● **Information**:

+ + + + +

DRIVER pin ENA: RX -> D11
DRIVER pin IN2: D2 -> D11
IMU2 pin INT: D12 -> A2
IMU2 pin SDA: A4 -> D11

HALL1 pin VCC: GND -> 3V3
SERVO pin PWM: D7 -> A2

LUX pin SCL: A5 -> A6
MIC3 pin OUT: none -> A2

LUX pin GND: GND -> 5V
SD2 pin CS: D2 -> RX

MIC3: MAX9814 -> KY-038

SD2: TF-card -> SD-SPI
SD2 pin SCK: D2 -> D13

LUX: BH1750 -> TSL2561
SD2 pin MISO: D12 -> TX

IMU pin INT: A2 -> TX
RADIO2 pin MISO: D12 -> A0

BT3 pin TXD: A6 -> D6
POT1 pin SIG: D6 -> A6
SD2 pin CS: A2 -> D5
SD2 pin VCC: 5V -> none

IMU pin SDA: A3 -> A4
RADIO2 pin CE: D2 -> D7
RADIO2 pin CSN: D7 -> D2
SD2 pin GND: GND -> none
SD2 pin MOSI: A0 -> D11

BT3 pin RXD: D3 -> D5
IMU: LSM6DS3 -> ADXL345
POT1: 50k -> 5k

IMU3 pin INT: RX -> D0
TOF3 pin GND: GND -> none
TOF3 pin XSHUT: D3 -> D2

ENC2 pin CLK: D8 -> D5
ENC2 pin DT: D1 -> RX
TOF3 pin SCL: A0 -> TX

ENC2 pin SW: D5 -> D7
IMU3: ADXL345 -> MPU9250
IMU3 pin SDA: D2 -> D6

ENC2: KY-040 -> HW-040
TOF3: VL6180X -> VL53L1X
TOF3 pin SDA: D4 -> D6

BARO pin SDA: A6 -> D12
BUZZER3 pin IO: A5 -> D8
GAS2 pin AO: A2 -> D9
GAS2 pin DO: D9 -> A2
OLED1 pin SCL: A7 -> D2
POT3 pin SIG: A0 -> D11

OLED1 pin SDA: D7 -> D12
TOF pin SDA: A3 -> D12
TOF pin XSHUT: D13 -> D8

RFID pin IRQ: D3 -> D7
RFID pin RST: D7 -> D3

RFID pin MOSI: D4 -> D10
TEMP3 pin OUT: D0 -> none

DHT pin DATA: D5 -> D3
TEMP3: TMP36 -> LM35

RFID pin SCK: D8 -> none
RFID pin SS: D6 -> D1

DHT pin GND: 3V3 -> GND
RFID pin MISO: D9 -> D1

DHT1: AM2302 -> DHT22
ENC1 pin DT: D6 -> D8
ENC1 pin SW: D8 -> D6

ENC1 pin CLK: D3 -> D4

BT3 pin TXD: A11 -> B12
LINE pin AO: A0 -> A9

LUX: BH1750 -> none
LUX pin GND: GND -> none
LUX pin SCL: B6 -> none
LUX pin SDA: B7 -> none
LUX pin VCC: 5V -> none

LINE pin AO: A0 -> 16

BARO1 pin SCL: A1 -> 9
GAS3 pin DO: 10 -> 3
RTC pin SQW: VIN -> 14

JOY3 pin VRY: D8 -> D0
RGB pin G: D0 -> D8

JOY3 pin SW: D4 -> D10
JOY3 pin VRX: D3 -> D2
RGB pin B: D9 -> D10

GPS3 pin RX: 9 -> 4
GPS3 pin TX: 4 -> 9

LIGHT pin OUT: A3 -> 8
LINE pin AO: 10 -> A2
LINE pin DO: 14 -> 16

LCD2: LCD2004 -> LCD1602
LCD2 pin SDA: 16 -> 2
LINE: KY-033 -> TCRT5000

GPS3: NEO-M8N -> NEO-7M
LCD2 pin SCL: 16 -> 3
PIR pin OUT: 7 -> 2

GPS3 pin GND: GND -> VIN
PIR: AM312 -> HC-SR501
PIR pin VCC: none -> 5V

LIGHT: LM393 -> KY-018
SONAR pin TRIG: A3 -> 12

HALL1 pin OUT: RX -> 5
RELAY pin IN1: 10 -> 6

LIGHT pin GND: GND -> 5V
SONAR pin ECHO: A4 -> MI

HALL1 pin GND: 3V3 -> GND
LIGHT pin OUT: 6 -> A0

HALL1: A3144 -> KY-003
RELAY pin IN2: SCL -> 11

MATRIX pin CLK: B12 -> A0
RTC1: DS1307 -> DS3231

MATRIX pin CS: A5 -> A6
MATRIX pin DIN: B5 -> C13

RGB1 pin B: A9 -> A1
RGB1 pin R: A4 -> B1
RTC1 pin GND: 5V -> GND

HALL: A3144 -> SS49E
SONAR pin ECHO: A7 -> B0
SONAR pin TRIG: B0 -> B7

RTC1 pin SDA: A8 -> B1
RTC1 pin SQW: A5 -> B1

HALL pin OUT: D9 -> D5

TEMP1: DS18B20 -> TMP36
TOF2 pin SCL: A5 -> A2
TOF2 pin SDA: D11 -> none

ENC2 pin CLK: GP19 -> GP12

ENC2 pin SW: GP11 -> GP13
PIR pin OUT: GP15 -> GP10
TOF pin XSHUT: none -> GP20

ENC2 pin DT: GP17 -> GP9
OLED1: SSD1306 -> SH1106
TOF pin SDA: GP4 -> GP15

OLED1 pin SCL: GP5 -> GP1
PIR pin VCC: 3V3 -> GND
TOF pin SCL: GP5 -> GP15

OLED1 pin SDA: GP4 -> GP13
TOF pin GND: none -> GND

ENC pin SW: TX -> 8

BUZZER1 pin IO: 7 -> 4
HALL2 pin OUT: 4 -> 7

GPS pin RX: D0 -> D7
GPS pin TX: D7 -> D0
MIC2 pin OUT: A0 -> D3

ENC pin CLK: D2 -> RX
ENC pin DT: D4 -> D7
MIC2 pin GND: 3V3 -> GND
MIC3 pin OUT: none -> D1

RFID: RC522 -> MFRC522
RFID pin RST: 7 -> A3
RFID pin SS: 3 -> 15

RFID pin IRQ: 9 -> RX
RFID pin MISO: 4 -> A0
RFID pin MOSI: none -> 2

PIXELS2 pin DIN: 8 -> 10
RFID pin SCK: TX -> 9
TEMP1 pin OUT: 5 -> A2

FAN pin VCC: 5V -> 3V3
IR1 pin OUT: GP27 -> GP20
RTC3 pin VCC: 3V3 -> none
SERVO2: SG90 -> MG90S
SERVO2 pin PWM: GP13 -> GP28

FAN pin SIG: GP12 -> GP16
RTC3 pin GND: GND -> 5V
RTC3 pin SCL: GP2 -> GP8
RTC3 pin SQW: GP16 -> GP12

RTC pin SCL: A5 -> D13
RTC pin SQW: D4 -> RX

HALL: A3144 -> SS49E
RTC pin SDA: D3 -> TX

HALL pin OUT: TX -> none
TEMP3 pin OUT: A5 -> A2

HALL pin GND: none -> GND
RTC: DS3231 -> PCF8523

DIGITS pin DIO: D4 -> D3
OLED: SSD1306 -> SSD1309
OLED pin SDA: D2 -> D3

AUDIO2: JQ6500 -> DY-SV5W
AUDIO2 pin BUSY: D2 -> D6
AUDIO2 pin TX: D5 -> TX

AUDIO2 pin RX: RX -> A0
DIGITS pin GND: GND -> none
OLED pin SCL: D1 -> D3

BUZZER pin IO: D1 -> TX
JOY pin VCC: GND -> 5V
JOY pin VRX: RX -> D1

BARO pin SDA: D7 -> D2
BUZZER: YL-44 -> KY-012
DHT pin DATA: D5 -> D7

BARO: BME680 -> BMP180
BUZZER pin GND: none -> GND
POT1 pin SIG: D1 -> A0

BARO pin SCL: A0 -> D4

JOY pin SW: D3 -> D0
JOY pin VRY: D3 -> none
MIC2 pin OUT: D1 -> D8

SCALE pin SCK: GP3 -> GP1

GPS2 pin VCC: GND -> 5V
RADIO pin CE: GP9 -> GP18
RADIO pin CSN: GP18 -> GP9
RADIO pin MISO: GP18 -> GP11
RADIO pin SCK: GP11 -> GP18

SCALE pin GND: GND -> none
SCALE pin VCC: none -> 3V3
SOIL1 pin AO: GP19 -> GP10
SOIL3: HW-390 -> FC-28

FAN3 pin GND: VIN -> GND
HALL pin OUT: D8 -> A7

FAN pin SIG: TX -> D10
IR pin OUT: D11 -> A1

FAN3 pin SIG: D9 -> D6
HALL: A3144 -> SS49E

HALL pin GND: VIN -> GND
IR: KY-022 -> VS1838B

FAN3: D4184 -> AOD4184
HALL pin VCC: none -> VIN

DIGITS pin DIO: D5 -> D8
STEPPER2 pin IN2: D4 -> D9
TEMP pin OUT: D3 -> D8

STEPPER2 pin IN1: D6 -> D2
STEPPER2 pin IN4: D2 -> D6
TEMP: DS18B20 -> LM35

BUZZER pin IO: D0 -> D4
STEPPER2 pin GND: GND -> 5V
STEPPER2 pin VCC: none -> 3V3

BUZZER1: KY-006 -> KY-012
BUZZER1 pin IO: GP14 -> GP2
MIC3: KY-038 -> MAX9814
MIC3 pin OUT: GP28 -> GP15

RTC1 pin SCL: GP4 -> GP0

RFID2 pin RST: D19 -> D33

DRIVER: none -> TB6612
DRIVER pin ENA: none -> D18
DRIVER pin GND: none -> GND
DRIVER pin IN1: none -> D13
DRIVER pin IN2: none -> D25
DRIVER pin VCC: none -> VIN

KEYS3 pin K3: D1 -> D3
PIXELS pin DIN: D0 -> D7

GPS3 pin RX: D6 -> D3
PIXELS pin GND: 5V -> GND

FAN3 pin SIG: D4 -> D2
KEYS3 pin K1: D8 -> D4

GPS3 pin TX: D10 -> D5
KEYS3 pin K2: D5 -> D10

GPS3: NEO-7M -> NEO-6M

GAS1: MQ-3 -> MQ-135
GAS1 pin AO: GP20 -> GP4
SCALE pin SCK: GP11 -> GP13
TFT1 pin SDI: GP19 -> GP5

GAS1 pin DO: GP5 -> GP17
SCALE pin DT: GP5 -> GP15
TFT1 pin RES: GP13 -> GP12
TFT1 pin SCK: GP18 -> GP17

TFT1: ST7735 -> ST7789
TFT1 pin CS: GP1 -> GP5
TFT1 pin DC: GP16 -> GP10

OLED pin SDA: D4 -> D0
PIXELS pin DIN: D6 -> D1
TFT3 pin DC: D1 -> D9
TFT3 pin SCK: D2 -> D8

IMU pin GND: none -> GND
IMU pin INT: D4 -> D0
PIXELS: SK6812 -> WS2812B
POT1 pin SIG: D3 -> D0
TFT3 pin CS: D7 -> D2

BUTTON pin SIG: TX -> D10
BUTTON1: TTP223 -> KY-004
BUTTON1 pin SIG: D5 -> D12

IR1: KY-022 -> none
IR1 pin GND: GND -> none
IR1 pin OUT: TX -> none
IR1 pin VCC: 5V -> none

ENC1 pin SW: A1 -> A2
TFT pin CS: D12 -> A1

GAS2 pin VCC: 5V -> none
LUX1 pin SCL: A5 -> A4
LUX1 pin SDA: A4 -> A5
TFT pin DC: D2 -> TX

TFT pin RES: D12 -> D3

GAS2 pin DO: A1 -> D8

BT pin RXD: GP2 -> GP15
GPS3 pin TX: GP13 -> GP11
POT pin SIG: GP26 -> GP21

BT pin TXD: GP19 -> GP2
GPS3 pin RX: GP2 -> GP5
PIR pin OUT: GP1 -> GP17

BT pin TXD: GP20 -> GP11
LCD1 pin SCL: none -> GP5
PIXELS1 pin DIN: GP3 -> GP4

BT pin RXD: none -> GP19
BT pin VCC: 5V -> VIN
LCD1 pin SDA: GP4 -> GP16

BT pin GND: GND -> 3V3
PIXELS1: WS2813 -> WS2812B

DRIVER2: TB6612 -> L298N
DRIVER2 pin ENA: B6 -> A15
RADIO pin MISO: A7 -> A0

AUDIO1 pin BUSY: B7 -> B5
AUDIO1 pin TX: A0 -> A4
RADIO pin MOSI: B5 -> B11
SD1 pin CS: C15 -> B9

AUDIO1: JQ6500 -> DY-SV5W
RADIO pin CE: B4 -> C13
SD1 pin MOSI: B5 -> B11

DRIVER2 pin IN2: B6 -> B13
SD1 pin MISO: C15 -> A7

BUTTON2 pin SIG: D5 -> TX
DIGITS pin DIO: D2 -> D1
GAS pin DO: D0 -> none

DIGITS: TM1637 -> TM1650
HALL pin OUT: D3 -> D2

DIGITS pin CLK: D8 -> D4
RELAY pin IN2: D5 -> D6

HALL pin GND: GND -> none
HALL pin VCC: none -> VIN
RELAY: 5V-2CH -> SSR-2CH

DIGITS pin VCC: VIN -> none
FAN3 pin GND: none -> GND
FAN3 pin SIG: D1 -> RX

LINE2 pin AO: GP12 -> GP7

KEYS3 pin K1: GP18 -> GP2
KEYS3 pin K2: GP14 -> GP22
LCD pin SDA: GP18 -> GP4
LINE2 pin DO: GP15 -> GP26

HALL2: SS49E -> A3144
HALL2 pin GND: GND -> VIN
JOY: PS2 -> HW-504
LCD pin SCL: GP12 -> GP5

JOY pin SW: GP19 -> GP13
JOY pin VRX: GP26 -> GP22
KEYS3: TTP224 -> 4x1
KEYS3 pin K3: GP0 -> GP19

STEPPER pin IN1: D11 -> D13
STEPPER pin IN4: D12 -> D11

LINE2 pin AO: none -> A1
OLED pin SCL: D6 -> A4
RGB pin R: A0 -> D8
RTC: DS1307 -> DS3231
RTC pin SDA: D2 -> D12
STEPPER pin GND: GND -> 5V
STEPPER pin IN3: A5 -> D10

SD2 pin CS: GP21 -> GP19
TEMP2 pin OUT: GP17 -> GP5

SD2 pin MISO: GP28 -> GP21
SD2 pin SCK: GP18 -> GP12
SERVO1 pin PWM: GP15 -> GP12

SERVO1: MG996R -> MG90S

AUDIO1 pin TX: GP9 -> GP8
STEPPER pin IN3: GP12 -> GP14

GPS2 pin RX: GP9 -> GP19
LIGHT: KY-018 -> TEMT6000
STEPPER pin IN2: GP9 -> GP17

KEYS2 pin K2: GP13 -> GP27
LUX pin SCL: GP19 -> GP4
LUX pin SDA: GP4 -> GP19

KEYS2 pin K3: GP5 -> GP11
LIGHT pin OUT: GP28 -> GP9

+ + + + +

● **Exercise instructions**: From the listing above, output exactly the run of lines that starts with the line containing "LUX pin SDA: B7 -> none" and ends with the line containing "RELAY pin IN2: SCL -> 11".

● **Solution to the problem**:
LUX pin SDA: B7 -> none
LUX pin VCC: 5V -> none

LINE pin AO: A0 -> 16

BARO1 pin SCL: A1 -> 9
GAS3 pin DO: 10 -> 3
RTC pin SQW: VIN -> 14

JOY3 pin VRY: D8 -> D0
RGB pin G: D0 -> D8

JOY3 pin SW: D4 -> D10
JOY3 pin VRX: D3 -> D2
RGB pin B: D9 -> D10

GPS3 pin RX: 9 -> 4
GPS3 pin TX: 4 -> 9

LIGHT pin OUT: A3 -> 8
LINE pin AO: 10 -> A2
LINE pin DO: 14 -> 16

LCD2: LCD2004 -> LCD1602
LCD2 pin SDA: 16 -> 2
LINE: KY-033 -> TCRT5000

GPS3: NEO-M8N -> NEO-7M
LCD2 pin SCL: 16 -> 3
PIR pin OUT: 7 -> 2

GPS3 pin GND: GND -> VIN
PIR: AM312 -> HC-SR501
PIR pin VCC: none -> 5V

LIGHT: LM393 -> KY-018
SONAR pin TRIG: A3 -> 12

HALL1 pin OUT: RX -> 5
RELAY pin IN1: 10 -> 6

LIGHT pin GND: GND -> 5V
SONAR pin ECHO: A4 -> MI

HALL1 pin GND: 3V3 -> GND
LIGHT pin OUT: 6 -> A0

HALL1: A3144 -> KY-003
RELAY pin IN2: SCL -> 11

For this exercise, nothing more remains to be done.